* WHAT TO DO *
Lines below containing the word "shifted" should be copied out.

* RECORDS SUPPLIED *
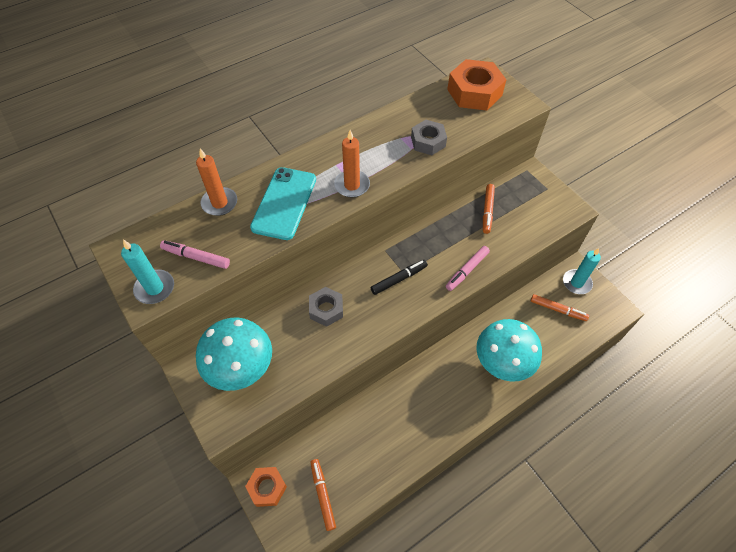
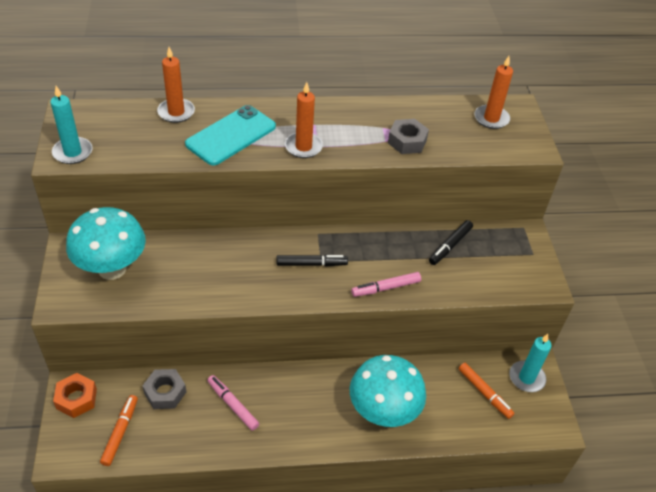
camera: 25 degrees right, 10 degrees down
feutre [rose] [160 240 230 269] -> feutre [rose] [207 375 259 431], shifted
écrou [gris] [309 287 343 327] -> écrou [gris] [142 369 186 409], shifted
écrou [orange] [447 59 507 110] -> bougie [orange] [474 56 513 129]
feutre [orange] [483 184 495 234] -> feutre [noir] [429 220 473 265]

* ANSWER BOX *
feutre [rose] [160 240 230 269] -> feutre [rose] [207 375 259 431], shifted
écrou [gris] [309 287 343 327] -> écrou [gris] [142 369 186 409], shifted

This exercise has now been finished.